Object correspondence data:
────────────────────

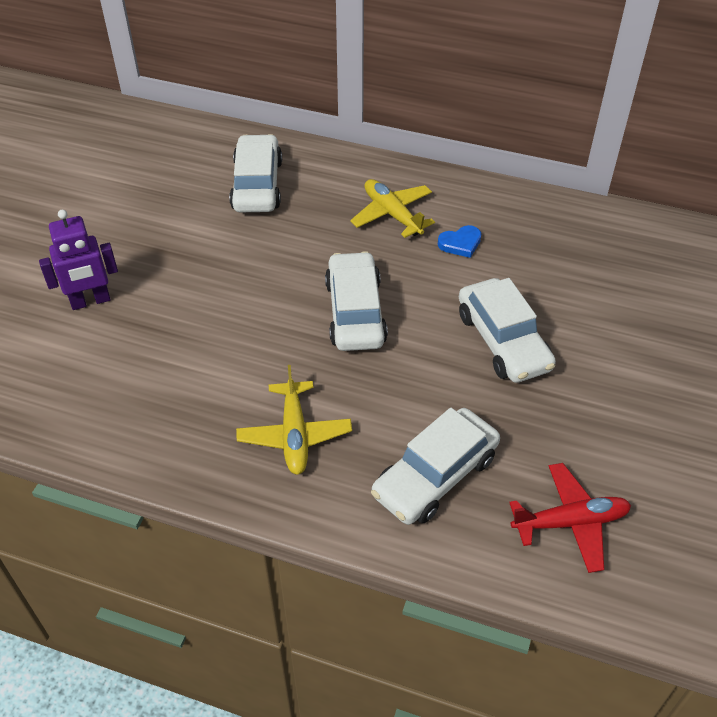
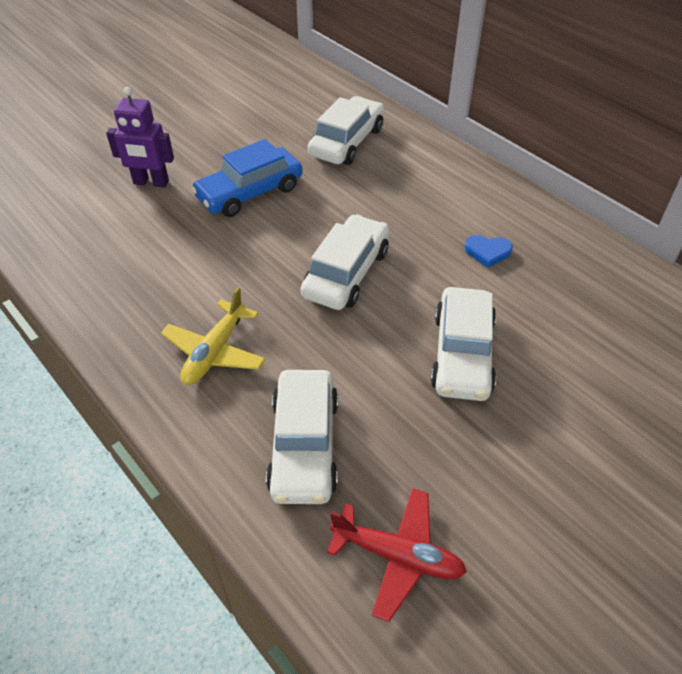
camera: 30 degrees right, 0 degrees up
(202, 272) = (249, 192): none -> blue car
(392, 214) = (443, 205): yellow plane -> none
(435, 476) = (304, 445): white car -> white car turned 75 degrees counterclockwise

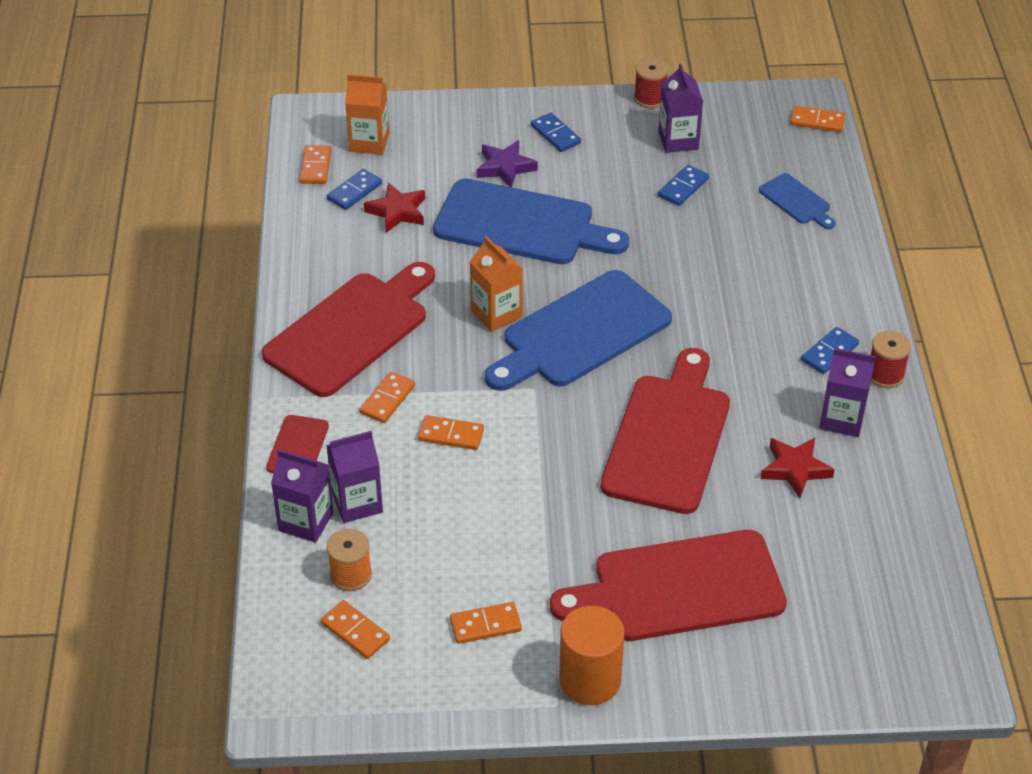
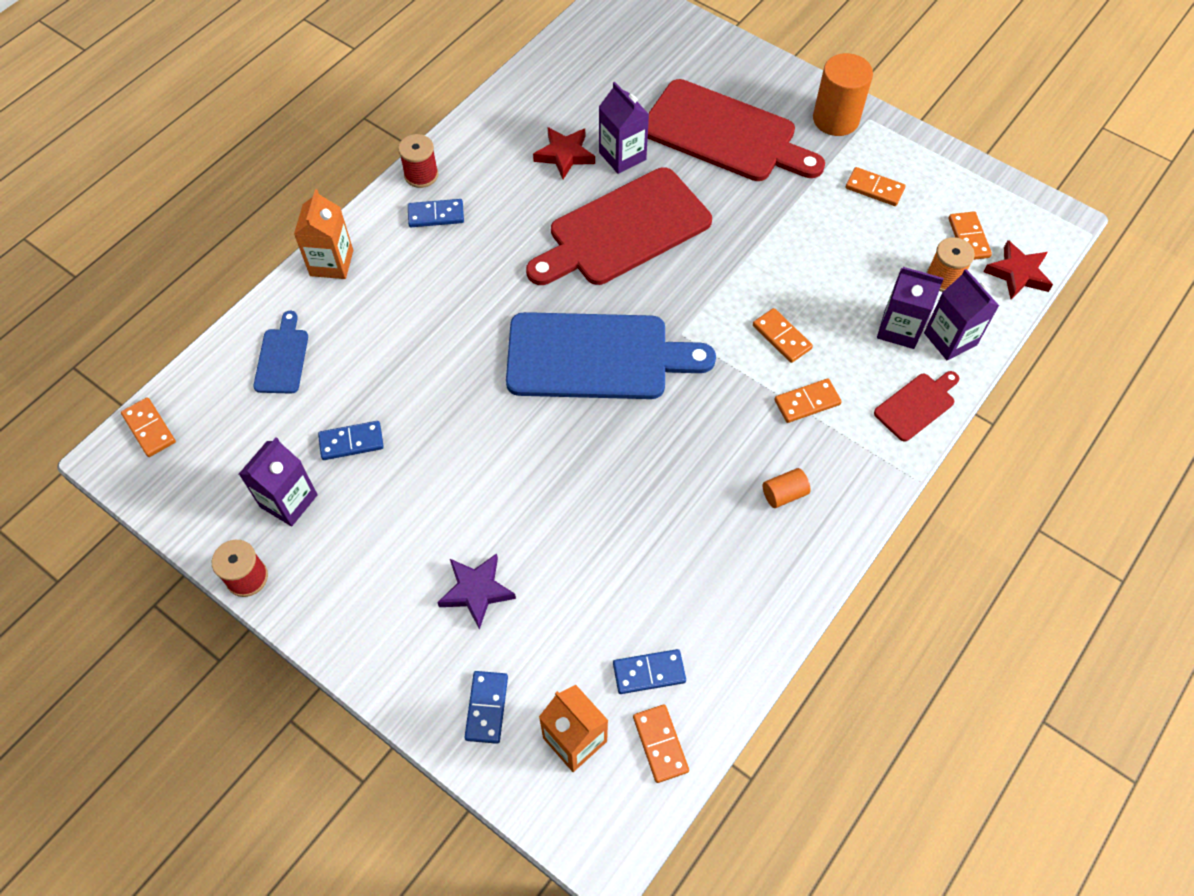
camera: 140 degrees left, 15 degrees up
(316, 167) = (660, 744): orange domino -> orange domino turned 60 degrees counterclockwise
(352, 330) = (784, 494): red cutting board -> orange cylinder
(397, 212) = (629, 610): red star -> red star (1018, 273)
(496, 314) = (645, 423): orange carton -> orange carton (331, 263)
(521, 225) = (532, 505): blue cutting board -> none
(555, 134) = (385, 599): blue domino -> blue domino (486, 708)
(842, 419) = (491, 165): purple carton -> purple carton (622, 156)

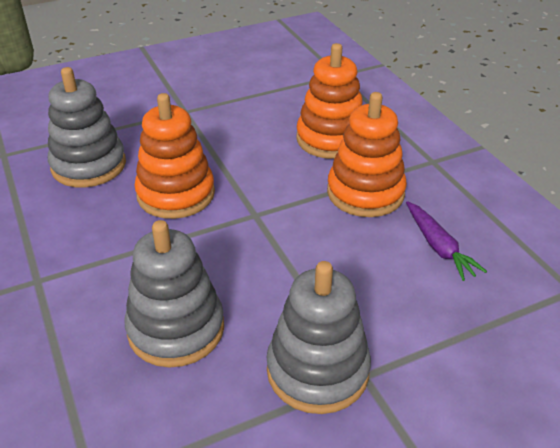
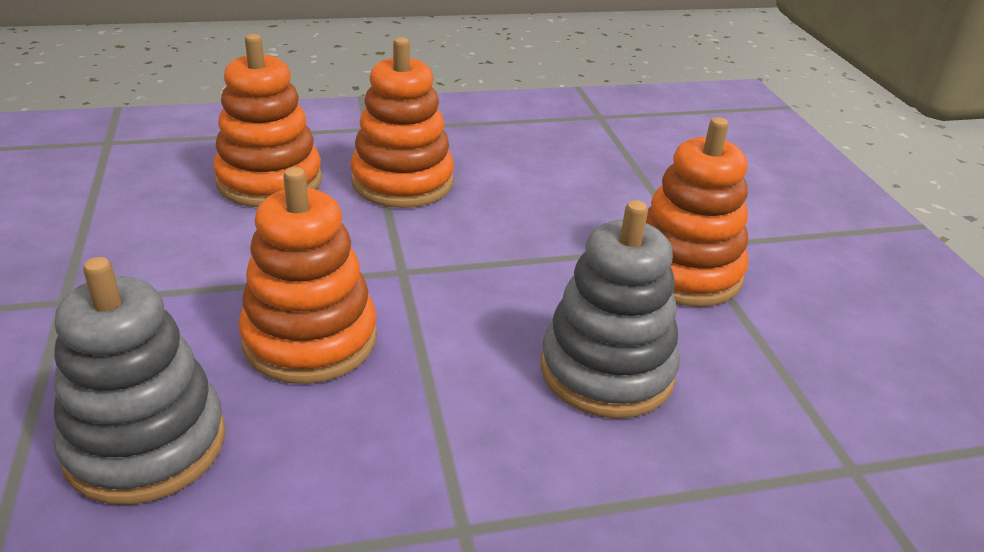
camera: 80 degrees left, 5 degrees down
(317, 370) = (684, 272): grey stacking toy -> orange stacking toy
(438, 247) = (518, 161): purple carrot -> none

────────────────────

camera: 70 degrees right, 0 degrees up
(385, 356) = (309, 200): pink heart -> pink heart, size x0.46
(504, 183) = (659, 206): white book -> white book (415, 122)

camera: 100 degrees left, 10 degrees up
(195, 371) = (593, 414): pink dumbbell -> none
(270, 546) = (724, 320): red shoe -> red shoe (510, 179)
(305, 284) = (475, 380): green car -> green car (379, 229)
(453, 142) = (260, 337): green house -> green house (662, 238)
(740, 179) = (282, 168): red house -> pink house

────────────────────

--- Assignment ---
Give the exact lines, and only those, from the line containing "(504, 183) = (659, 206): white" through the line containing "(740, 179) = (282, 168): red" in the entries above.

--- Task solution ---
(504, 183) = (659, 206): white book -> white book (415, 122)

camera: 100 degrees left, 10 degrees up
(195, 371) = (593, 414): pink dumbbell -> none
(270, 546) = (724, 320): red shoe -> red shoe (510, 179)
(305, 284) = (475, 380): green car -> green car (379, 229)
(453, 142) = (260, 337): green house -> green house (662, 238)
(740, 179) = (282, 168): red house -> pink house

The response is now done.